Work task. Please copy, exactly as they appear below, the lines from the one containing "green square: (123, 26) -> (103, 42), moved" through the one containing "pink semicircle: (737, 819)".

━━━ Dataset ━━━

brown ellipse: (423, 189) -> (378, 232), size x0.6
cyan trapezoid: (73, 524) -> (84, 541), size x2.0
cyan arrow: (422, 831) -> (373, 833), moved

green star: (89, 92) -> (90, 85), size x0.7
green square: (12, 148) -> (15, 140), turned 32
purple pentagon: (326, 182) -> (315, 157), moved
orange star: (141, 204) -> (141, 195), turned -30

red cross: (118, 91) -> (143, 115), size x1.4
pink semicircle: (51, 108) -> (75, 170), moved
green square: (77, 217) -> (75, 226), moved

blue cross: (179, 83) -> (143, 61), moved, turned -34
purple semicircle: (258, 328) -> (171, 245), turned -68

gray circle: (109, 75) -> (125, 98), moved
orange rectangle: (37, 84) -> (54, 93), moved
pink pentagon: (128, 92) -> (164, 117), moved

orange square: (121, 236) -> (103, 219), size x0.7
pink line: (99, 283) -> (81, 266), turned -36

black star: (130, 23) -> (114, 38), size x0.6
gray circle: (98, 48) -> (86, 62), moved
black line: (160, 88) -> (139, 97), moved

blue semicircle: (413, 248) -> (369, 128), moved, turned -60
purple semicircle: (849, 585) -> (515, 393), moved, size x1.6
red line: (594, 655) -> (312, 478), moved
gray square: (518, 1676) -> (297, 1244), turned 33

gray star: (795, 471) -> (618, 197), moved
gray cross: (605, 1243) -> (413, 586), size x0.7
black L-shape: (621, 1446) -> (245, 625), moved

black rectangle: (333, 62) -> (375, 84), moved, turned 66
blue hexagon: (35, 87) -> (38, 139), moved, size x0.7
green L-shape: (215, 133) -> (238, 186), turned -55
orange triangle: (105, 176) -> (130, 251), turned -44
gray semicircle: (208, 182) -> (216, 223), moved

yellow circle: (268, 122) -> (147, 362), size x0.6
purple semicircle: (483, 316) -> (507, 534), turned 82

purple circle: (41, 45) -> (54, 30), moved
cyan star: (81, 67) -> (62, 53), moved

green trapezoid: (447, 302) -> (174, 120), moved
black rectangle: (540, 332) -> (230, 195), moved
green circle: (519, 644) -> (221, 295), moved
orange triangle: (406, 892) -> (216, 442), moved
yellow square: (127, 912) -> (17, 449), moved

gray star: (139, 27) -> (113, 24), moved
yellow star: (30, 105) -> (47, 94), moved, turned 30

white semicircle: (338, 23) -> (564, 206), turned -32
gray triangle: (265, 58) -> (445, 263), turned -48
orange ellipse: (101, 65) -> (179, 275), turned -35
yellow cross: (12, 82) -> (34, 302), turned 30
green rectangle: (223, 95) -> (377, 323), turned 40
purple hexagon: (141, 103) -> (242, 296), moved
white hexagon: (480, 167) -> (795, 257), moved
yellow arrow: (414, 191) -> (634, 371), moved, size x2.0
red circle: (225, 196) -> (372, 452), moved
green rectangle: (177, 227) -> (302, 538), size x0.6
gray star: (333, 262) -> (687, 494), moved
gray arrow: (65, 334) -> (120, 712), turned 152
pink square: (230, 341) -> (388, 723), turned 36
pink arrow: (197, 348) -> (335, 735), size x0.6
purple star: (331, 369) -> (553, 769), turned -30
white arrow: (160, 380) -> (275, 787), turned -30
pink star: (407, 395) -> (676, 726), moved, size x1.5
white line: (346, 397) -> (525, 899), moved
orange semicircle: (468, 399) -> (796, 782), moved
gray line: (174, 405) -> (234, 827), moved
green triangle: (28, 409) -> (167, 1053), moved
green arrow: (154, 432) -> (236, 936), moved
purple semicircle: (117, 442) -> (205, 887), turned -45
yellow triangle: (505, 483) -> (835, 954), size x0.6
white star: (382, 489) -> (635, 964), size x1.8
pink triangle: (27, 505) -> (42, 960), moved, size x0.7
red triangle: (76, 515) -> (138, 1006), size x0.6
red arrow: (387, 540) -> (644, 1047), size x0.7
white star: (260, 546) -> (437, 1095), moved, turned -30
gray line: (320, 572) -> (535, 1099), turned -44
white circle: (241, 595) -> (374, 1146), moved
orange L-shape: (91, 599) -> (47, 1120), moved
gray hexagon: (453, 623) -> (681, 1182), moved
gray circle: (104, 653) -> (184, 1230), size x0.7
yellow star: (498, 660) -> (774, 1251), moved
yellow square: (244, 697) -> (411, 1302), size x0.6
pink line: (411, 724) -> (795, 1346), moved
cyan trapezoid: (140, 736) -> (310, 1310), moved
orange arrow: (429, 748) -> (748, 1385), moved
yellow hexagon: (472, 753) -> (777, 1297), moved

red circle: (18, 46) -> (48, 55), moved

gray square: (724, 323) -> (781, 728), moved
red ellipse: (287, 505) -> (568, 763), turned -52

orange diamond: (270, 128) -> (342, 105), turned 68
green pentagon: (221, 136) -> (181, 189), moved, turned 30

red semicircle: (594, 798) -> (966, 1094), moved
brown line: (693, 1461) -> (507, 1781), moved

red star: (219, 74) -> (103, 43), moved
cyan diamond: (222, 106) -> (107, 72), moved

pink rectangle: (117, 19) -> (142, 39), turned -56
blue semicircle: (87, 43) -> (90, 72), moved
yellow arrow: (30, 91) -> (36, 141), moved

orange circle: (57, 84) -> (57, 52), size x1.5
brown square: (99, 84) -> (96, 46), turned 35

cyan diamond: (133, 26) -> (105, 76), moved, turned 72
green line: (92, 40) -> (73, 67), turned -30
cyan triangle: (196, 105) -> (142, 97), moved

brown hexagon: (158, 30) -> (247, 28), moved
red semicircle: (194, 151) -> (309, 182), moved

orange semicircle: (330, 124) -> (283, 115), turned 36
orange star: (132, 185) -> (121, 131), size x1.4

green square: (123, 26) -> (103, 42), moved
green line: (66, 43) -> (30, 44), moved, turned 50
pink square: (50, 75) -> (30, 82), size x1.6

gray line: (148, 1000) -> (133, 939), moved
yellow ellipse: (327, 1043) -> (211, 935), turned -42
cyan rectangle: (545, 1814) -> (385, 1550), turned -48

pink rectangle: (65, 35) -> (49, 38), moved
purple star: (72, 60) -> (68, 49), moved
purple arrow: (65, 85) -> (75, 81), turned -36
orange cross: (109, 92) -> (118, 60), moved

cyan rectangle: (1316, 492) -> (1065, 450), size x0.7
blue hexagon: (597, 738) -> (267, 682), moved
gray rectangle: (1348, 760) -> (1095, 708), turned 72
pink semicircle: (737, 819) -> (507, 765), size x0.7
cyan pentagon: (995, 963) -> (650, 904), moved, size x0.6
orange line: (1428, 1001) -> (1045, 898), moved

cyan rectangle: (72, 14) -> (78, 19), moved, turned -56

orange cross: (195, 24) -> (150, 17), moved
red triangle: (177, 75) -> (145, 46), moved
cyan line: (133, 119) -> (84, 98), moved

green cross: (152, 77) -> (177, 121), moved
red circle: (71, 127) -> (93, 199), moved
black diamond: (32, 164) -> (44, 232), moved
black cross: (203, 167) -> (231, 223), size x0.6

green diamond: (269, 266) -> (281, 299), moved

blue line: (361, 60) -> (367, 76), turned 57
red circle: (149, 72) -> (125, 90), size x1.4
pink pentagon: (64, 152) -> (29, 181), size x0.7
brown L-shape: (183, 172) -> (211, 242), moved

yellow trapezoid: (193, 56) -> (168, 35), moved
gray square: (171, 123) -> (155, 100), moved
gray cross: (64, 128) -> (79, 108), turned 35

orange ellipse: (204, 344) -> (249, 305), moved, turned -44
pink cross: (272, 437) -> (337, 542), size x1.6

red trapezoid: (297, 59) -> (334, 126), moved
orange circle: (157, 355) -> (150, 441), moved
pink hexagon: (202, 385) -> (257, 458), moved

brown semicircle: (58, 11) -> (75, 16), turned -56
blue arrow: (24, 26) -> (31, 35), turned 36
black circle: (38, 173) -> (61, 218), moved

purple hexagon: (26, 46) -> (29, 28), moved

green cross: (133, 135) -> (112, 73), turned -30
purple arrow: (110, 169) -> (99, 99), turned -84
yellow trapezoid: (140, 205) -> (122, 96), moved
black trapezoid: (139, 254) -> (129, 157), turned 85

━━━

Output.
green square: (123, 26) -> (103, 42), moved
green line: (66, 43) -> (30, 44), moved, turned 50
pink square: (50, 75) -> (30, 82), size x1.6

gray line: (148, 1000) -> (133, 939), moved
yellow ellipse: (327, 1043) -> (211, 935), turned -42
cyan rectangle: (545, 1814) -> (385, 1550), turned -48

pink rectangle: (65, 35) -> (49, 38), moved
purple star: (72, 60) -> (68, 49), moved
purple arrow: (65, 85) -> (75, 81), turned -36
orange cross: (109, 92) -> (118, 60), moved

cyan rectangle: (1316, 492) -> (1065, 450), size x0.7
blue hexagon: (597, 738) -> (267, 682), moved
gray rectangle: (1348, 760) -> (1095, 708), turned 72
pink semicircle: (737, 819) -> (507, 765), size x0.7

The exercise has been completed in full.